» **GIVEN DATA**
::::

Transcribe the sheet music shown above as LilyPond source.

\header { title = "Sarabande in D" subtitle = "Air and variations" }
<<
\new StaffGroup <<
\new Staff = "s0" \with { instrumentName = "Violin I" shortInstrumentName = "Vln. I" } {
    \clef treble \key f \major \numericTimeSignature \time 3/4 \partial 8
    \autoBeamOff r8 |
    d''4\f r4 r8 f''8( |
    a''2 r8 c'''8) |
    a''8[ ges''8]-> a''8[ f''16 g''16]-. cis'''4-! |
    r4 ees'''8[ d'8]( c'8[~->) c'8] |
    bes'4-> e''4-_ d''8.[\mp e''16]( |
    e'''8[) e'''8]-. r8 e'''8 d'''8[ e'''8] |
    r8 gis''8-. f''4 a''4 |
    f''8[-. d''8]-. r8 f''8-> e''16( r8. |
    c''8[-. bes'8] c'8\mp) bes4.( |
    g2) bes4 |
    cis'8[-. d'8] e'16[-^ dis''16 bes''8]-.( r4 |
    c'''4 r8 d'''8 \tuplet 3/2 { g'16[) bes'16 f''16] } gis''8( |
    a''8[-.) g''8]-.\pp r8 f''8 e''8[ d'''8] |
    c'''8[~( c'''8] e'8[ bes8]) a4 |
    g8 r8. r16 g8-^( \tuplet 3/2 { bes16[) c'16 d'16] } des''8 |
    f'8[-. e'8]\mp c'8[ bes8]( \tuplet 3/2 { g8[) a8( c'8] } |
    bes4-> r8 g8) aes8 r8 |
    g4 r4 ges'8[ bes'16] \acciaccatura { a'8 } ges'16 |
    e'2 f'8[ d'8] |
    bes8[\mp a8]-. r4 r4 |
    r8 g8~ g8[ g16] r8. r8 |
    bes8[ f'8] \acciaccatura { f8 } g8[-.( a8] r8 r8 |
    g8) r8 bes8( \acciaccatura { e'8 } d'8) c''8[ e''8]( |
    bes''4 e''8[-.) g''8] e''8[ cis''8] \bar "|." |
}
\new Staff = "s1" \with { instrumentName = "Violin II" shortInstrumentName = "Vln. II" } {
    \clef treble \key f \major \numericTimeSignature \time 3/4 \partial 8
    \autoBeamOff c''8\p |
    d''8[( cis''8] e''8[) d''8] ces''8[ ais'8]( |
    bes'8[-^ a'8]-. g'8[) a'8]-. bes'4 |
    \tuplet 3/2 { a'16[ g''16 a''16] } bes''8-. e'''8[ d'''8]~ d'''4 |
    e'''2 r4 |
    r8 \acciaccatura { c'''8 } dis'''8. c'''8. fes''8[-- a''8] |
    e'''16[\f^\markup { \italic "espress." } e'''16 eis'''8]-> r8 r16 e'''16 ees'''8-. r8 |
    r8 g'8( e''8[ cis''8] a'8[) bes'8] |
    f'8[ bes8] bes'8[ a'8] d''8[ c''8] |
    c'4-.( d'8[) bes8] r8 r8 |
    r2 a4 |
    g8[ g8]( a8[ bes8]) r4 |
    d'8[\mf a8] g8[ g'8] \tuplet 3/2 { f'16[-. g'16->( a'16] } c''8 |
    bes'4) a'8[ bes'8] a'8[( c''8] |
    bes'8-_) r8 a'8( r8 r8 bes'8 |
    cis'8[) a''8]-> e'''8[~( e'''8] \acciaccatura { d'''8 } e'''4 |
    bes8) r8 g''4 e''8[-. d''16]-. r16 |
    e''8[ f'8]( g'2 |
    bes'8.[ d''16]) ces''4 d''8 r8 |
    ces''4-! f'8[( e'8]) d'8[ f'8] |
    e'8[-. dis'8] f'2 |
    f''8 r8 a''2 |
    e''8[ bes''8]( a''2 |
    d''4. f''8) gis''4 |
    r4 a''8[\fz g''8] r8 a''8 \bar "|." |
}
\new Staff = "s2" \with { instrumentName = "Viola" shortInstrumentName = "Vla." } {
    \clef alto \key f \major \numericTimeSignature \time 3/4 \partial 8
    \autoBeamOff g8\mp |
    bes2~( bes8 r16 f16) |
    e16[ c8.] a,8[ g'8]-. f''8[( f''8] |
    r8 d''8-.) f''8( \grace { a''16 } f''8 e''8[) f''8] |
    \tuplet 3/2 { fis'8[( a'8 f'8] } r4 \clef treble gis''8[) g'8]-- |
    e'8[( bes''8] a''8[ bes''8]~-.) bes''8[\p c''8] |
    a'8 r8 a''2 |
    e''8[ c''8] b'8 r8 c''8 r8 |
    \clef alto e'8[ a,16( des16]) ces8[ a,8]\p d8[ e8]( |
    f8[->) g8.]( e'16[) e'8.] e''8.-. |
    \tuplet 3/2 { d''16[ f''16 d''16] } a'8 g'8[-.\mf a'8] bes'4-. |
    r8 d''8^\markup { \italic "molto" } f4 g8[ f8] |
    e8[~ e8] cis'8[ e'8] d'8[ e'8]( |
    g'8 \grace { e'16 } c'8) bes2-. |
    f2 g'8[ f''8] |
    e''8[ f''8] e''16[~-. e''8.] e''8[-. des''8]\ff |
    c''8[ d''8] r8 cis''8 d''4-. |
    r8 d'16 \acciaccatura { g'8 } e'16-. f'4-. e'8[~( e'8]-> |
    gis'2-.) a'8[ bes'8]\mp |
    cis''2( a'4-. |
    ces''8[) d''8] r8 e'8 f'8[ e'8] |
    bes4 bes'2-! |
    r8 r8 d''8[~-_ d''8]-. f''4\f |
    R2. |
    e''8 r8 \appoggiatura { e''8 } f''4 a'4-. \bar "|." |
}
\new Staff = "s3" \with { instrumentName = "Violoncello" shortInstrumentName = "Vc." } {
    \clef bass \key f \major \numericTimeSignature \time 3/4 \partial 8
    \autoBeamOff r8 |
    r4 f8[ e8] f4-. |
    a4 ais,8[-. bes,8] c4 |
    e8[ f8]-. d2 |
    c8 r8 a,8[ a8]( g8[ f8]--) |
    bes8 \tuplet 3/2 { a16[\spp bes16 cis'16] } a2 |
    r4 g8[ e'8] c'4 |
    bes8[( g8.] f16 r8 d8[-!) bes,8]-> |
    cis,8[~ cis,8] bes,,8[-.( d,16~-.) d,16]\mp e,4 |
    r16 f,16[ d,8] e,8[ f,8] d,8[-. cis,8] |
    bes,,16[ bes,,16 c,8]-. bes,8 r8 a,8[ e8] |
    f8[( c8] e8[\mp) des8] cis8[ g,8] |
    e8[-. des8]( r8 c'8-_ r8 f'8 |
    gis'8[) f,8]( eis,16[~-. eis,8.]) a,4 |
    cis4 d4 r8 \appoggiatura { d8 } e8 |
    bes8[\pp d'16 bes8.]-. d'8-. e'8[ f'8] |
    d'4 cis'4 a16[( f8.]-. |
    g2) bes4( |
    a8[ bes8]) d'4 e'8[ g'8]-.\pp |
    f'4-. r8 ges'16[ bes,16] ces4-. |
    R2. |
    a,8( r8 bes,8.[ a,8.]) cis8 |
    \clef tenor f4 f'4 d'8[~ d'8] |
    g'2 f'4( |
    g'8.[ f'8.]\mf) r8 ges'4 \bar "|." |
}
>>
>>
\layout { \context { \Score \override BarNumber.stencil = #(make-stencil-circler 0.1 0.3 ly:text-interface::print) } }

::::

» **WHAT YOU HAVE TO DO**
Pick out every line in the entries above that contains the word "time", matching uppercase and lowercase exactly.

» **FINISHED ANSWER**
    \clef treble \key f \major \numericTimeSignature \time 3/4 \partial 8
    \clef treble \key f \major \numericTimeSignature \time 3/4 \partial 8
    \clef alto \key f \major \numericTimeSignature \time 3/4 \partial 8
    \clef bass \key f \major \numericTimeSignature \time 3/4 \partial 8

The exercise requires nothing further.